Task statement:
Lines from the one with "(159, 244) = (366, 259): green" through the end of the listing below are to be retyped exactly.
:: Input material ::
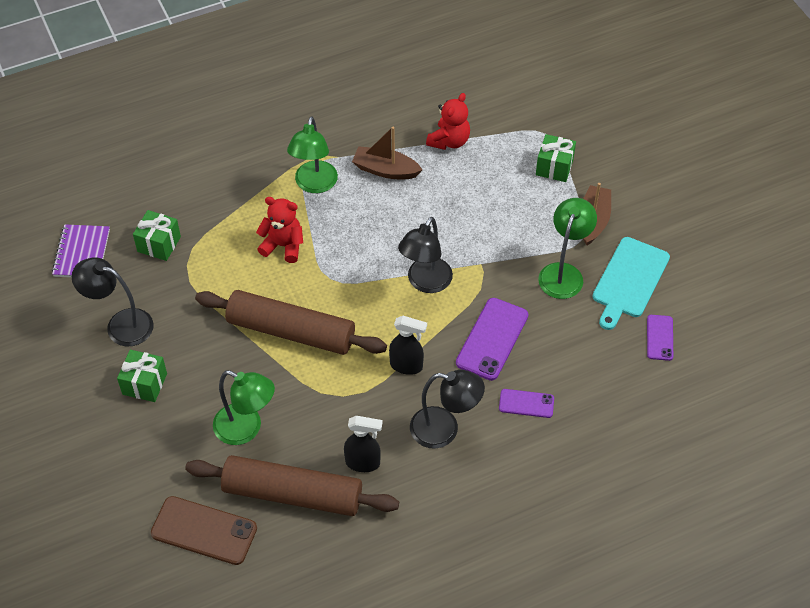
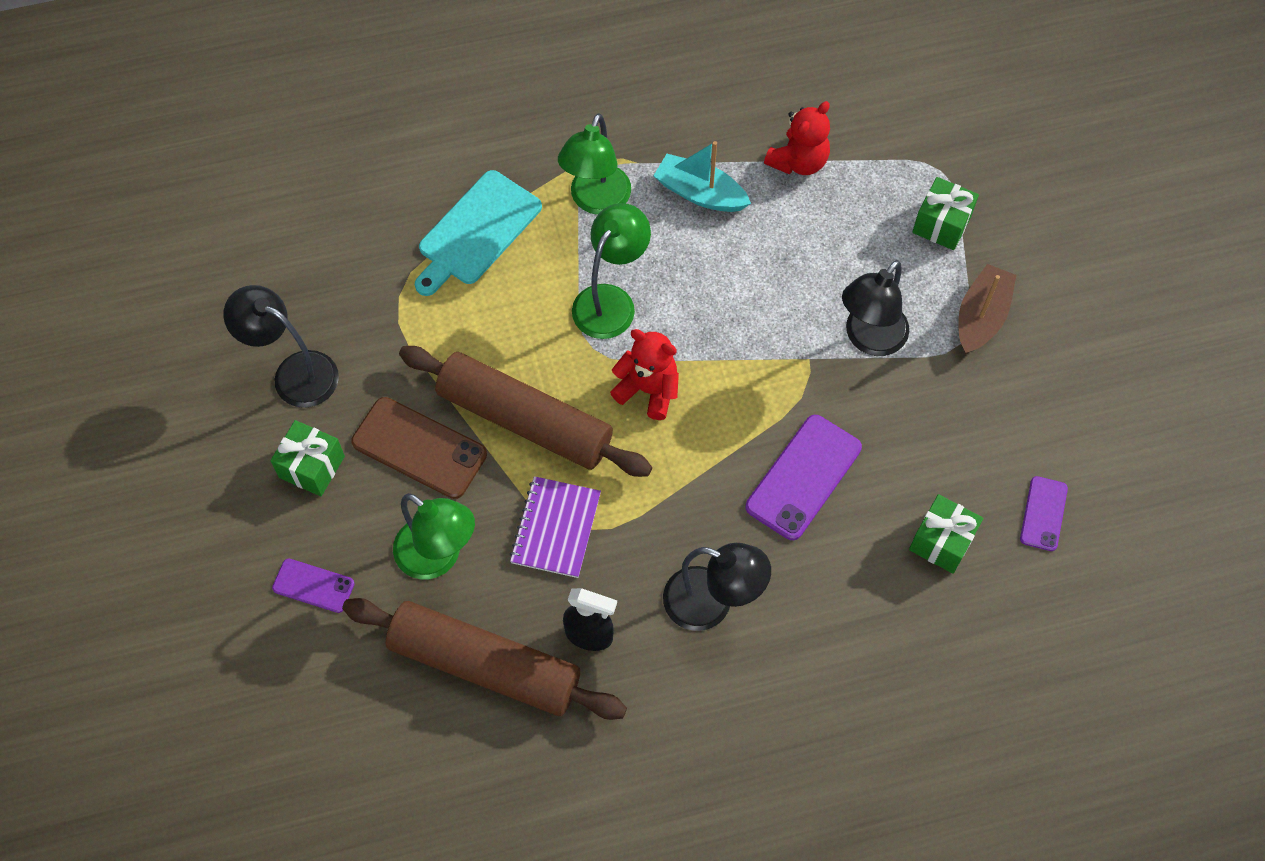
camera: 10 degrees right, 10 degrees up
(81, 253) = (259, 256): purple notebook -> purple notebook (555, 528)
(159, 244) = (366, 259): green gift -> green gift (941, 542)
(204, 531) = (355, 699): brown phone -> brown phone (419, 448)
(283, 246) = (536, 288): red teddy bear -> red teddy bear (648, 390)
(385, 170) = (700, 193): brown boat -> turquoise boat
(406, 366) = (676, 499): black spray bottle -> none
(425, 283) = (725, 376): black lamp -> black lamp (869, 339)
(526, 403) = (833, 584): purple phone -> purple phone (313, 586)
(563, 273) = (924, 391): green lamp -> green lamp (610, 301)
(629, 280) = (1016, 418): turquoise cutting board -> turquoise cutting board (477, 232)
:::
Solved exercise:
(159, 244) = (366, 259): green gift -> green gift (941, 542)
(204, 531) = (355, 699): brown phone -> brown phone (419, 448)
(283, 246) = (536, 288): red teddy bear -> red teddy bear (648, 390)
(385, 170) = (700, 193): brown boat -> turquoise boat
(406, 366) = (676, 499): black spray bottle -> none
(425, 283) = (725, 376): black lamp -> black lamp (869, 339)
(526, 403) = (833, 584): purple phone -> purple phone (313, 586)
(563, 273) = (924, 391): green lamp -> green lamp (610, 301)
(629, 280) = (1016, 418): turquoise cutting board -> turquoise cutting board (477, 232)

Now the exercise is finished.